## GIVEN INSTRUCTION
Update the records below by replacing every "counterclockwise" with "anticlockwise" and keeping all other text the same. Leave the pictures out of your answer.

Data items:
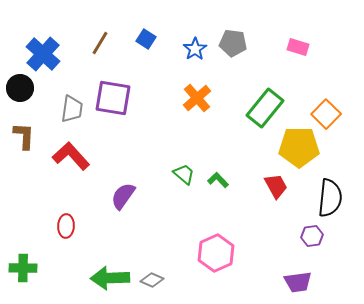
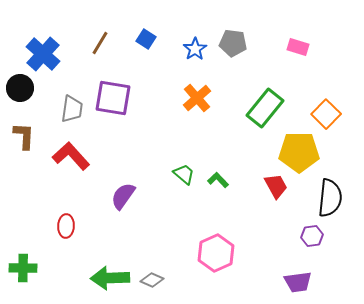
yellow pentagon: moved 5 px down
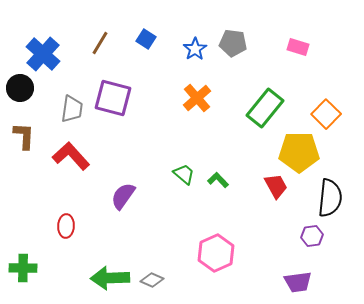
purple square: rotated 6 degrees clockwise
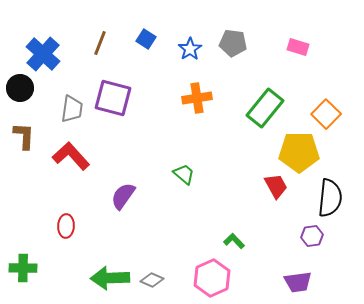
brown line: rotated 10 degrees counterclockwise
blue star: moved 5 px left
orange cross: rotated 32 degrees clockwise
green L-shape: moved 16 px right, 61 px down
pink hexagon: moved 4 px left, 25 px down
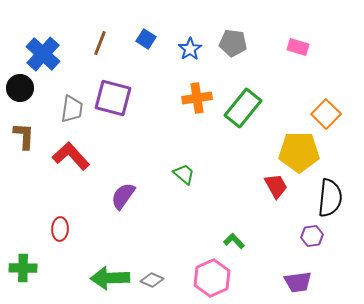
green rectangle: moved 22 px left
red ellipse: moved 6 px left, 3 px down
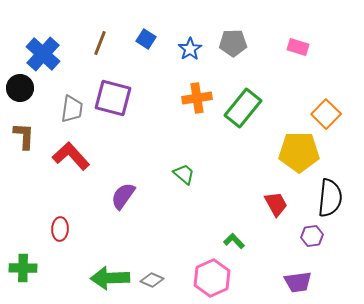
gray pentagon: rotated 8 degrees counterclockwise
red trapezoid: moved 18 px down
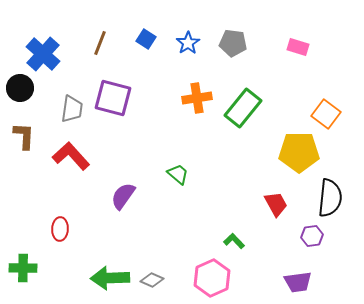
gray pentagon: rotated 8 degrees clockwise
blue star: moved 2 px left, 6 px up
orange square: rotated 8 degrees counterclockwise
green trapezoid: moved 6 px left
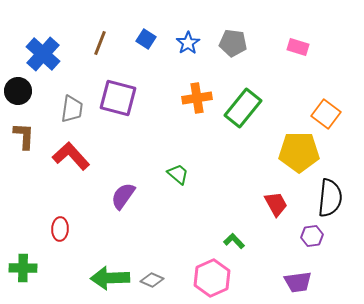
black circle: moved 2 px left, 3 px down
purple square: moved 5 px right
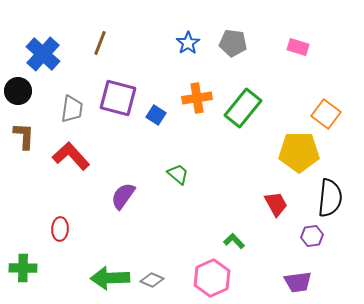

## FINISHED TASK
yellow pentagon: moved 5 px down
purple square: rotated 6 degrees clockwise
brown line: rotated 10 degrees anticlockwise
blue star: moved 5 px left
orange cross: rotated 32 degrees clockwise
green L-shape: moved 16 px right, 61 px down
pink hexagon: moved 4 px left, 25 px down
green rectangle: moved 22 px left
red ellipse: moved 6 px left, 3 px down
gray pentagon: rotated 8 degrees anticlockwise
red trapezoid: moved 18 px down
gray pentagon: rotated 8 degrees clockwise
blue star: moved 2 px left, 6 px up
orange square: rotated 8 degrees anticlockwise
green trapezoid: moved 6 px left
black circle: moved 2 px left, 3 px down
purple square: moved 5 px right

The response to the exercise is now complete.